# GIVEN INSTRUCTION:
Pull out every line of the records that contains the string "volta", treating uppercase and lowercase as different.

[Start DATA LISTING]

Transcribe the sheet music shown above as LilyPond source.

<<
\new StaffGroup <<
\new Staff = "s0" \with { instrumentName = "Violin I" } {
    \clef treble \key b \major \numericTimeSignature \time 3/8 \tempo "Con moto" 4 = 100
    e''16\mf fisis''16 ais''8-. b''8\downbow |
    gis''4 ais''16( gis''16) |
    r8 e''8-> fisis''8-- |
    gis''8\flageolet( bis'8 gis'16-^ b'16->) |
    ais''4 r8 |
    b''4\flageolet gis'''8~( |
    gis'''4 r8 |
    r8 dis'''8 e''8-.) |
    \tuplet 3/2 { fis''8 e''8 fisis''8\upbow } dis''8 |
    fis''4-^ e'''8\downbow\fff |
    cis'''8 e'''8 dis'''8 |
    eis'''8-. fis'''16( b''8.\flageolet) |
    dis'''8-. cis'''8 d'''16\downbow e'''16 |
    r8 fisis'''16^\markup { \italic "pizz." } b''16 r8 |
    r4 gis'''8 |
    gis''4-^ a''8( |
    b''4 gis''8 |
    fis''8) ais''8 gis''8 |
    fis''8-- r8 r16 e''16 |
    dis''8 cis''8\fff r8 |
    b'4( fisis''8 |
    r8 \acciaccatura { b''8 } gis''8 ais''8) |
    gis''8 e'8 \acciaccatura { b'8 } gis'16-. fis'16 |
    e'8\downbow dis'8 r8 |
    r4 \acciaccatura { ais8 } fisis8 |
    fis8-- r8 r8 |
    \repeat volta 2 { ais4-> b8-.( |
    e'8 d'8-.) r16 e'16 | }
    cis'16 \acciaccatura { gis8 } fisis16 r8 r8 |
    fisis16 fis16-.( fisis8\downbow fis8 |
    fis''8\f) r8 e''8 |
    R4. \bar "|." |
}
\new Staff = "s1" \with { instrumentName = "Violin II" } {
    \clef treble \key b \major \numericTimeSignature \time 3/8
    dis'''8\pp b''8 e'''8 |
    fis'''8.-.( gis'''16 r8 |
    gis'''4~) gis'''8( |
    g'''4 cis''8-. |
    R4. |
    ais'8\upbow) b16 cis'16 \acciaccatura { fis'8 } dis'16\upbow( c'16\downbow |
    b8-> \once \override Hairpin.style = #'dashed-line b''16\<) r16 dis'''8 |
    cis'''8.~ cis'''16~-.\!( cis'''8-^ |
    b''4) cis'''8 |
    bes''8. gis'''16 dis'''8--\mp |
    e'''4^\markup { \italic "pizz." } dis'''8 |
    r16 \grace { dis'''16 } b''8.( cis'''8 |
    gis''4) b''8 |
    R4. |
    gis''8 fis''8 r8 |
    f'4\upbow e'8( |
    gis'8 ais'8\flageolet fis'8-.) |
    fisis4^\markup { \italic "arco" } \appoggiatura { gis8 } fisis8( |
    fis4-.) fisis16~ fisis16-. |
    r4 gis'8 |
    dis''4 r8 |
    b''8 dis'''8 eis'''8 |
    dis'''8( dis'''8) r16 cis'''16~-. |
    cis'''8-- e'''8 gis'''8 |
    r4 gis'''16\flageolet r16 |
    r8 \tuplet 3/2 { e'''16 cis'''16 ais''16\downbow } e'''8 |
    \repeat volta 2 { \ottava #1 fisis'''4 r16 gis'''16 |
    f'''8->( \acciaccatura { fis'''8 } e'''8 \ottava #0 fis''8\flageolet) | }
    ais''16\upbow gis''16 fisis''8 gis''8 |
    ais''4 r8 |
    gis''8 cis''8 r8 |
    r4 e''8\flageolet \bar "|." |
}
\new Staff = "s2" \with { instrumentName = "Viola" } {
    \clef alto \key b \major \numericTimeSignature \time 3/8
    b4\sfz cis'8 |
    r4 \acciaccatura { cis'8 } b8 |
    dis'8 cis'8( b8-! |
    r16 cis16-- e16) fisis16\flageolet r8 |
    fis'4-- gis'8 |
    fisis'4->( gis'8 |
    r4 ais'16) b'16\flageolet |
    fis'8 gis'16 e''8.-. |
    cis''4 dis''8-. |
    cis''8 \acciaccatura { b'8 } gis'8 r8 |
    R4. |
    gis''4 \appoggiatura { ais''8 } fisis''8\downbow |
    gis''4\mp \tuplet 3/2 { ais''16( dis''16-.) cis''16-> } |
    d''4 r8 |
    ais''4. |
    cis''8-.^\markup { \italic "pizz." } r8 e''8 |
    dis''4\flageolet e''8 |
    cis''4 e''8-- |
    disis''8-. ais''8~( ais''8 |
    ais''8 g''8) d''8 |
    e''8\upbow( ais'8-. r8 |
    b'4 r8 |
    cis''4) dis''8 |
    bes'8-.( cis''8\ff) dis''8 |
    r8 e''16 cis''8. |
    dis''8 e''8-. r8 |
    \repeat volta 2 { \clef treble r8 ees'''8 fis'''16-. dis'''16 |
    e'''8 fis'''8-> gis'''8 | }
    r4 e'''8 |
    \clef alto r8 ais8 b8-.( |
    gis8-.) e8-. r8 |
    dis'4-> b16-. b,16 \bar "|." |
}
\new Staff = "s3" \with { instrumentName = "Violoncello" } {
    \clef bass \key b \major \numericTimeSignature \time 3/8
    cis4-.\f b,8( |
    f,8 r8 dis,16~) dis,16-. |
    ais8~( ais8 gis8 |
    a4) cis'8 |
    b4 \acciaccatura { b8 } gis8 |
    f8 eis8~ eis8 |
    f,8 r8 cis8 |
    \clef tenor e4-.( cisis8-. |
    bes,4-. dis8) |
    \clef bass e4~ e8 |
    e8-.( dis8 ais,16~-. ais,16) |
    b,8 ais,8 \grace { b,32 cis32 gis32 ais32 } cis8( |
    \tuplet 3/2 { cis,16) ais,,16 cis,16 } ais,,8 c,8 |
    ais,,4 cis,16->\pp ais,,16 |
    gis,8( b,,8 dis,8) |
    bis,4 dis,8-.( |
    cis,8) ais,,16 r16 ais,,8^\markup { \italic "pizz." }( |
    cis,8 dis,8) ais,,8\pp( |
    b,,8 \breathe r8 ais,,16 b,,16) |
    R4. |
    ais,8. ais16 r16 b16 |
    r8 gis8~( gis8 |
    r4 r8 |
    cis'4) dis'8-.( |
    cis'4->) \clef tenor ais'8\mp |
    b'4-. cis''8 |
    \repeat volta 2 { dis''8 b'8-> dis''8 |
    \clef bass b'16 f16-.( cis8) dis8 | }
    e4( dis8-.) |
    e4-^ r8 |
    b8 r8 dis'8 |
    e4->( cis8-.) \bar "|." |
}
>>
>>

[End DATA LISTING]

# OUTPUT FOR THIS TASK:
    \repeat volta 2 { ais4-> b8-.( |
    \repeat volta 2 { \ottava #1 fisis'''4 r16 gis'''16 |
    \repeat volta 2 { \clef treble r8 ees'''8 fis'''16-. dis'''16 |
    \repeat volta 2 { dis''8 b'8-> dis''8 |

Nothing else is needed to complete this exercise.